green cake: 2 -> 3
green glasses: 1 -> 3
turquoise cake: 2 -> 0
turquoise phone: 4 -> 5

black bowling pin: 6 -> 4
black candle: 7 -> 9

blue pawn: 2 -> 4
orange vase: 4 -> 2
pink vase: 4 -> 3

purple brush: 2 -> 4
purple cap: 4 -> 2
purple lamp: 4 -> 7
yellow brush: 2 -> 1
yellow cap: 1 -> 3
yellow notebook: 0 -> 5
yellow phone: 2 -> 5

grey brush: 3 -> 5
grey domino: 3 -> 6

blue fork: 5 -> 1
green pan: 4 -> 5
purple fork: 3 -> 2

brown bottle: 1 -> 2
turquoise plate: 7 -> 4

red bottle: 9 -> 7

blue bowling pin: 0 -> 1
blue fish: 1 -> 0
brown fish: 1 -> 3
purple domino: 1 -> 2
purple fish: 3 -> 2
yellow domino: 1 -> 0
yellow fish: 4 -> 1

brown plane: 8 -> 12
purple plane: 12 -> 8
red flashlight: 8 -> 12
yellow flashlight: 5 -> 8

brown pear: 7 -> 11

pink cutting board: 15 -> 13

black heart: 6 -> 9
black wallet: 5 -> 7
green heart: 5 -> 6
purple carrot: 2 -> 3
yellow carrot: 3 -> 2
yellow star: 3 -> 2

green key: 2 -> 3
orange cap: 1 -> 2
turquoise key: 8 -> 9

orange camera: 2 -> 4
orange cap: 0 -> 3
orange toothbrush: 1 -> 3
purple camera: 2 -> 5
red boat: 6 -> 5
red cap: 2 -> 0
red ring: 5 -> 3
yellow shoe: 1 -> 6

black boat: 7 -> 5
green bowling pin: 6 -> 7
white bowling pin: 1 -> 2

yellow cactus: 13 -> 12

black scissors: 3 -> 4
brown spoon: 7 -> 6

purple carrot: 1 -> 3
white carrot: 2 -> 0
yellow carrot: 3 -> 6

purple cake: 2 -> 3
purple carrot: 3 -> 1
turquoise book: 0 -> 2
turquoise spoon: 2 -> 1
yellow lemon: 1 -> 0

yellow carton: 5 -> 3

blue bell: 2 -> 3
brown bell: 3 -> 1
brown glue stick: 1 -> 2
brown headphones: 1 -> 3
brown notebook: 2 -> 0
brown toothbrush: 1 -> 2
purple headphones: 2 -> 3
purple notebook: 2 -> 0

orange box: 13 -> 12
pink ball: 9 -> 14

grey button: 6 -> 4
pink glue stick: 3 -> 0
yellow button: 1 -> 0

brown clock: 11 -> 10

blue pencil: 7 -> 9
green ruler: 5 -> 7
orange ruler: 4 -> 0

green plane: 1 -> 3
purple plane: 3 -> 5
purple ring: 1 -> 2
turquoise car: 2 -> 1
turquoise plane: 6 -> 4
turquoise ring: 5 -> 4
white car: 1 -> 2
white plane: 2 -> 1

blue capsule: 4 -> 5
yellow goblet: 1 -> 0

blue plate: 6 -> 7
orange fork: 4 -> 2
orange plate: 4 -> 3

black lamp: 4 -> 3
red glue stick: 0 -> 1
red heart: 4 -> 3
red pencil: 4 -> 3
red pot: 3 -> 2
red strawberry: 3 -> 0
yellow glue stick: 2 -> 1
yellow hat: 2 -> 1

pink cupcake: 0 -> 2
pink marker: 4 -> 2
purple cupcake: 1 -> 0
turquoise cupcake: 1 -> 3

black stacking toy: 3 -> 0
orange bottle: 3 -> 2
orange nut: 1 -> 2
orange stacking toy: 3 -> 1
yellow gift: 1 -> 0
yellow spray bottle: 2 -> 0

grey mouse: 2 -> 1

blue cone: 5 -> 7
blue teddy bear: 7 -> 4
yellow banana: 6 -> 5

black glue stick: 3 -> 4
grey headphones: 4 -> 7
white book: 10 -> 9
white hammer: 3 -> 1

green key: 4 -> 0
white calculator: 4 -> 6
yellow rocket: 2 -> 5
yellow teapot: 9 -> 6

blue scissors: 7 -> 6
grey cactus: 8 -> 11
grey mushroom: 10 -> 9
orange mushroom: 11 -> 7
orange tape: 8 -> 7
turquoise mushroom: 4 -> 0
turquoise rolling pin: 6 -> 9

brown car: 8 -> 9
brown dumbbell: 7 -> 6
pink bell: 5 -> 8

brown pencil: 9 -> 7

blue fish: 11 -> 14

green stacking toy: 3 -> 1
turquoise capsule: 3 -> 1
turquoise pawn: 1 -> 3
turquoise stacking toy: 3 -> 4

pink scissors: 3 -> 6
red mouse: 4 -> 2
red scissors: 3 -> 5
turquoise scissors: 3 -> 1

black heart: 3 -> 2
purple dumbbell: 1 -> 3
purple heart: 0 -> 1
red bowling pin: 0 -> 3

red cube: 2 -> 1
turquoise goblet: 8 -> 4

******************************

What you have to do →
Extract from the records above the lines from the one containing "yellow gift: 1 -> 0" to the one containing "turquoise scissors: 3 -> 1", both lines included, exactly as they appear and with nothing else.

Output below →
yellow gift: 1 -> 0
yellow spray bottle: 2 -> 0

grey mouse: 2 -> 1

blue cone: 5 -> 7
blue teddy bear: 7 -> 4
yellow banana: 6 -> 5

black glue stick: 3 -> 4
grey headphones: 4 -> 7
white book: 10 -> 9
white hammer: 3 -> 1

green key: 4 -> 0
white calculator: 4 -> 6
yellow rocket: 2 -> 5
yellow teapot: 9 -> 6

blue scissors: 7 -> 6
grey cactus: 8 -> 11
grey mushroom: 10 -> 9
orange mushroom: 11 -> 7
orange tape: 8 -> 7
turquoise mushroom: 4 -> 0
turquoise rolling pin: 6 -> 9

brown car: 8 -> 9
brown dumbbell: 7 -> 6
pink bell: 5 -> 8

brown pencil: 9 -> 7

blue fish: 11 -> 14

green stacking toy: 3 -> 1
turquoise capsule: 3 -> 1
turquoise pawn: 1 -> 3
turquoise stacking toy: 3 -> 4

pink scissors: 3 -> 6
red mouse: 4 -> 2
red scissors: 3 -> 5
turquoise scissors: 3 -> 1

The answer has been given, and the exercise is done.